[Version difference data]
• • • •

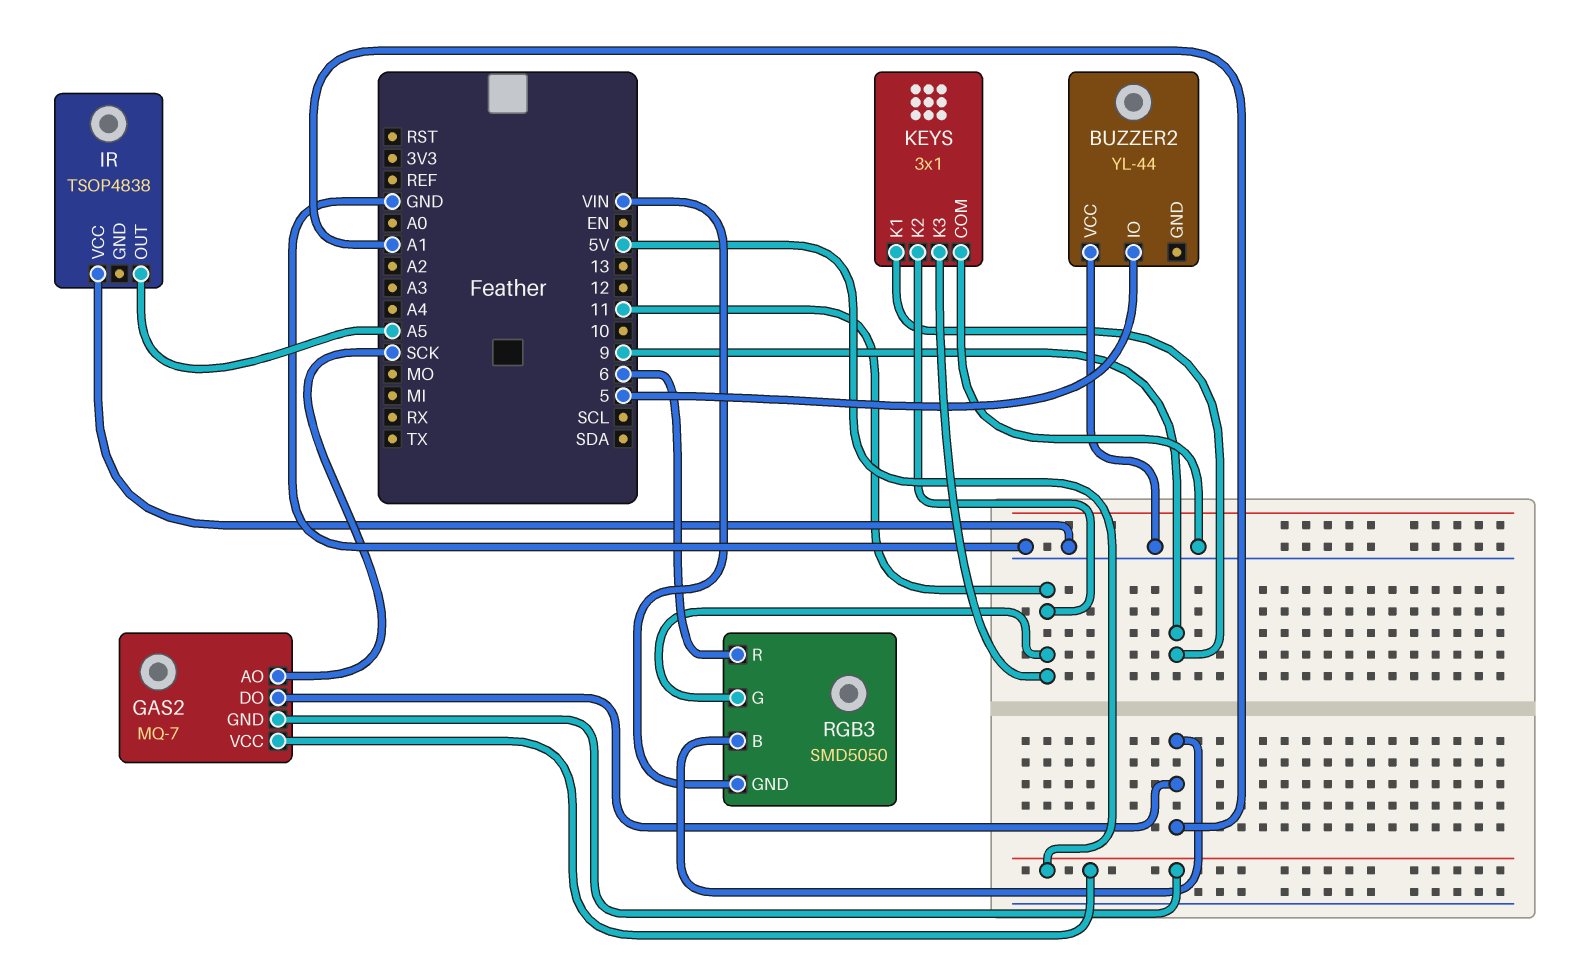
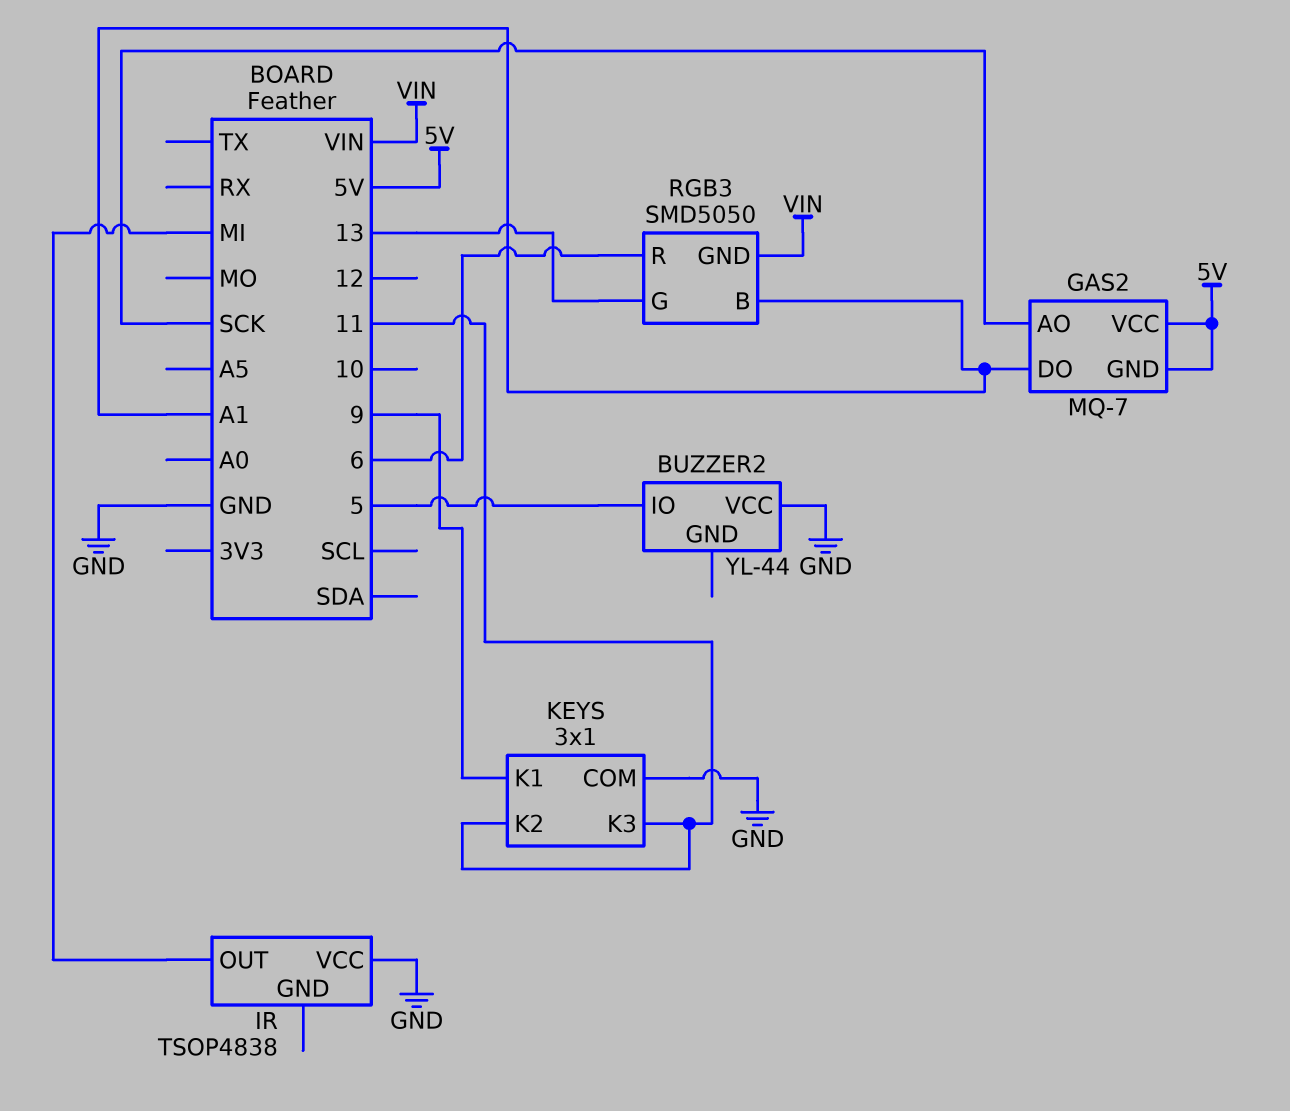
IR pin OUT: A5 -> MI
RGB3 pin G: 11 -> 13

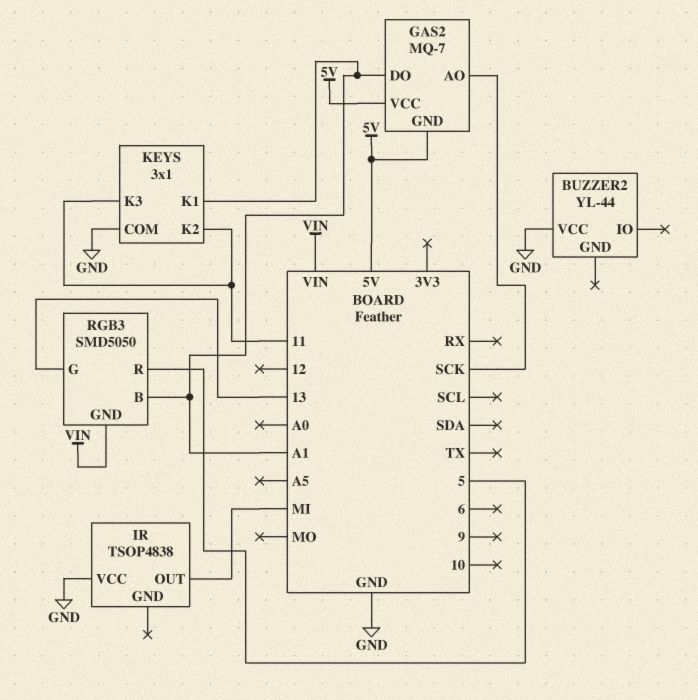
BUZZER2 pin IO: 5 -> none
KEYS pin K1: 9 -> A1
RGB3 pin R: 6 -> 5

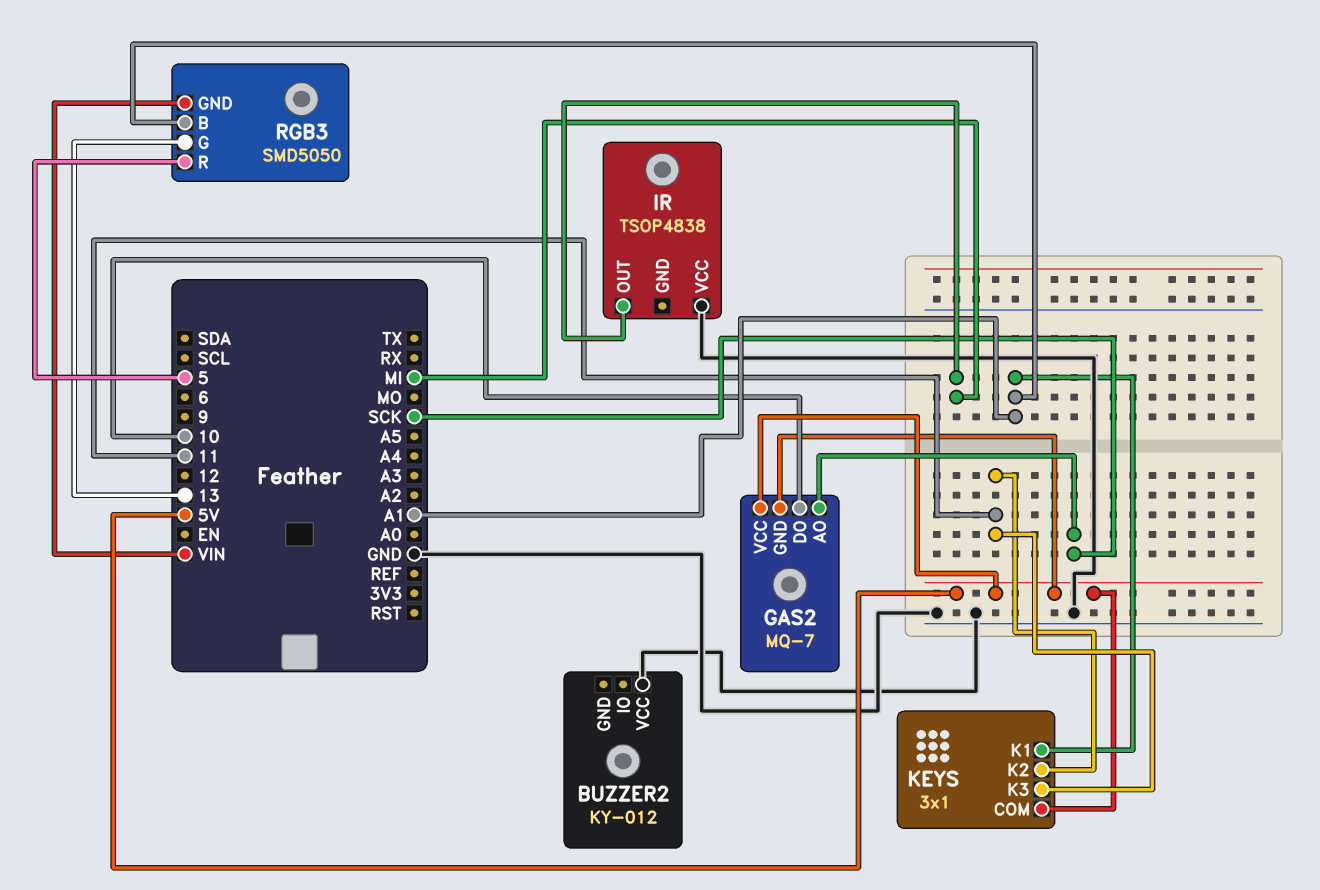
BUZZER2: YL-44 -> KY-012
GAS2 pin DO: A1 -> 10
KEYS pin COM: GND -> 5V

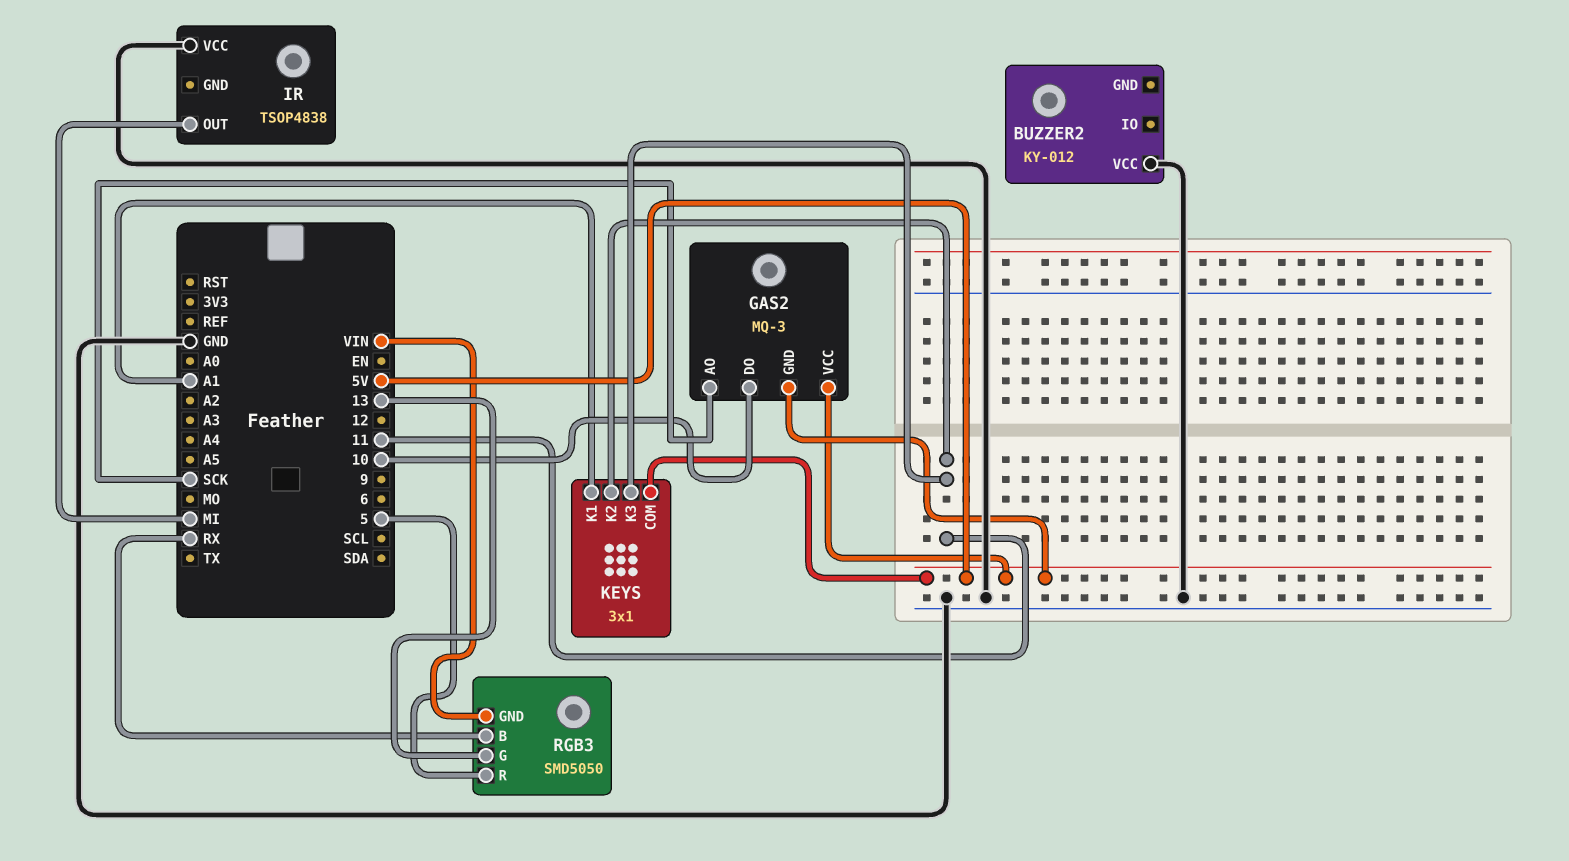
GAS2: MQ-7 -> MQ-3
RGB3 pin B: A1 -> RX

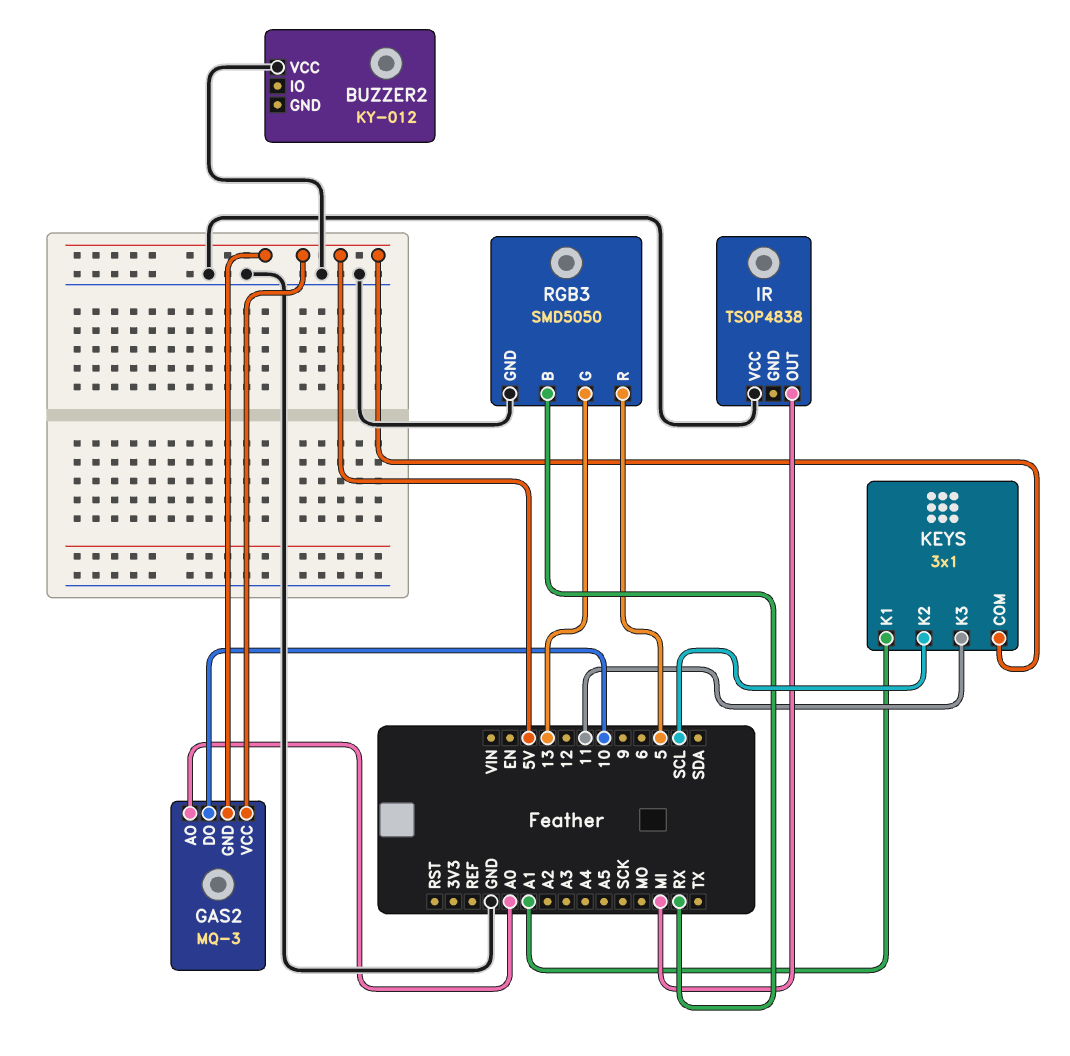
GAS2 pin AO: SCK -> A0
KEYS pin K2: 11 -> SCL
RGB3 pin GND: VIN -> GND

• • • •

> **AIM OF THE TASK**: Print the records verbatim, without pictures.

> **ANSWER TO THE EXERCISE**:
IR pin OUT: A5 -> MI
RGB3 pin G: 11 -> 13

BUZZER2 pin IO: 5 -> none
KEYS pin K1: 9 -> A1
RGB3 pin R: 6 -> 5

BUZZER2: YL-44 -> KY-012
GAS2 pin DO: A1 -> 10
KEYS pin COM: GND -> 5V

GAS2: MQ-7 -> MQ-3
RGB3 pin B: A1 -> RX

GAS2 pin AO: SCK -> A0
KEYS pin K2: 11 -> SCL
RGB3 pin GND: VIN -> GND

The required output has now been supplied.